WHAT IS NEEDED: A faithful copy of each entry below is expected, with the images removed.

(DATA IN THIS EXERCISE Opens)

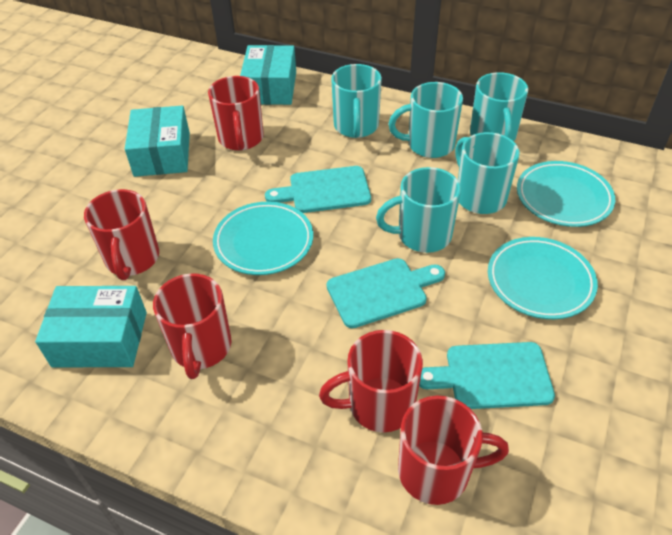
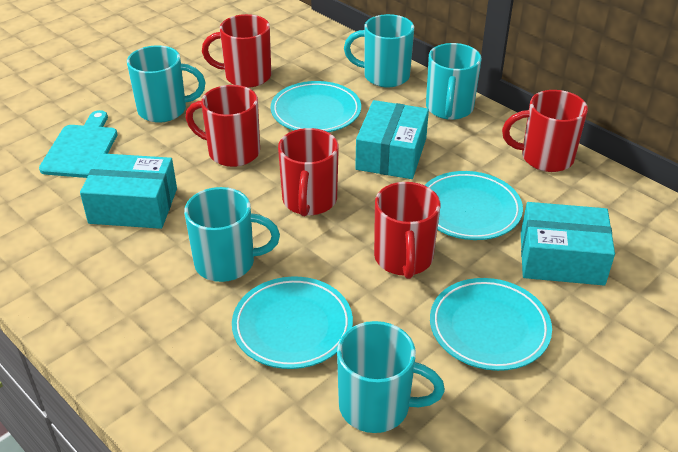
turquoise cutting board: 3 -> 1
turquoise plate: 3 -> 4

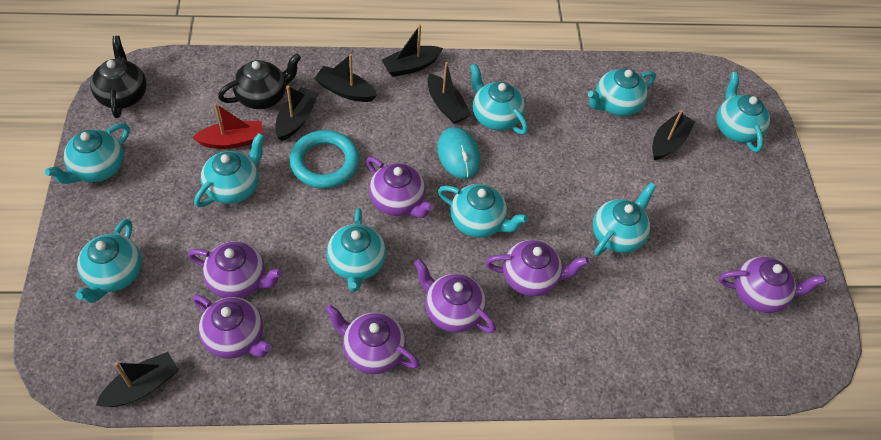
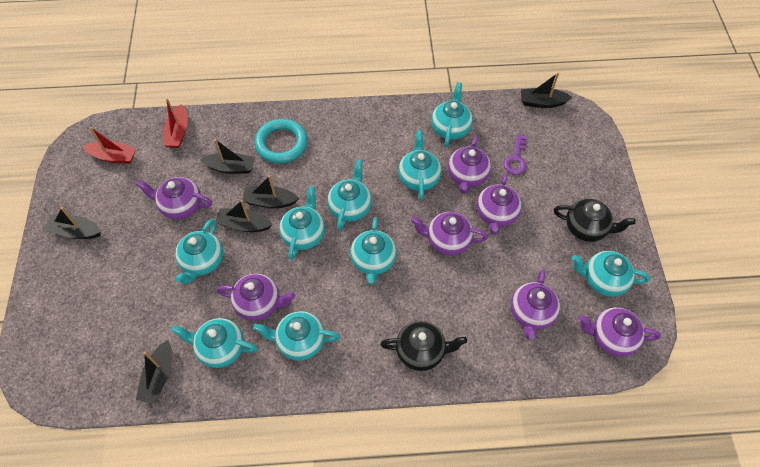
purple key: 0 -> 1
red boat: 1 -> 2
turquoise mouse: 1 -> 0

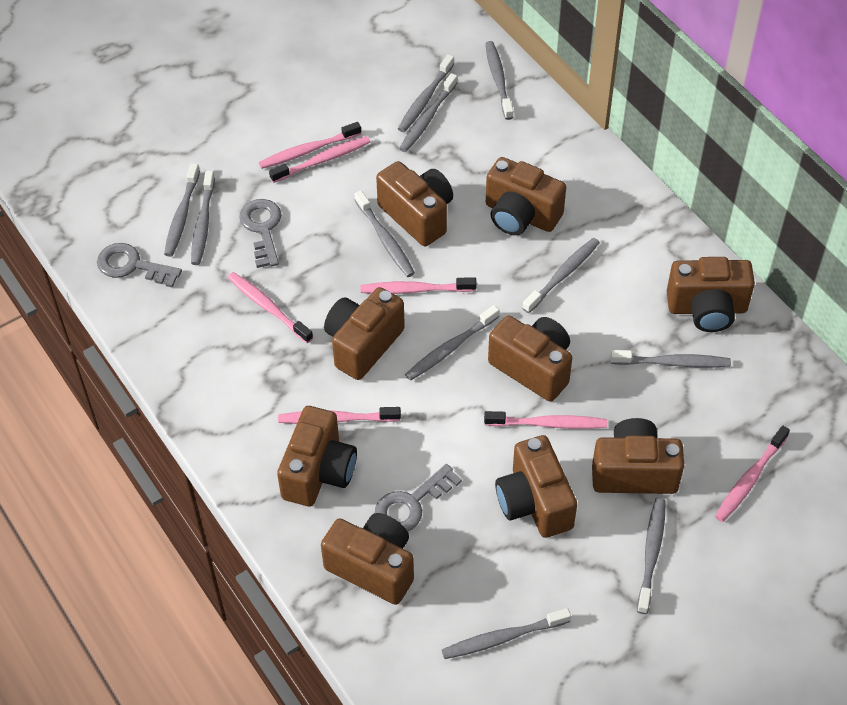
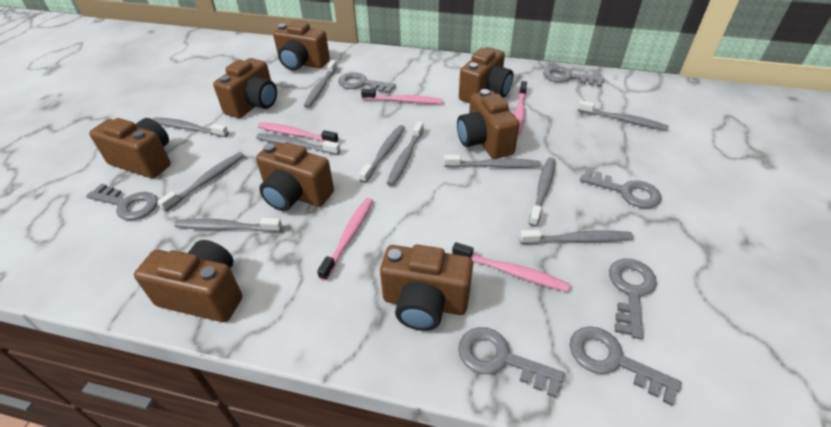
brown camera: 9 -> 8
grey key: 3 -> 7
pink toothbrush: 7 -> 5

(DATA IN THIS EXERCISE Closes)

RESPONSE BELOW:
turquoise cutting board: 3 -> 1
turquoise plate: 3 -> 4

purple key: 0 -> 1
red boat: 1 -> 2
turquoise mouse: 1 -> 0

brown camera: 9 -> 8
grey key: 3 -> 7
pink toothbrush: 7 -> 5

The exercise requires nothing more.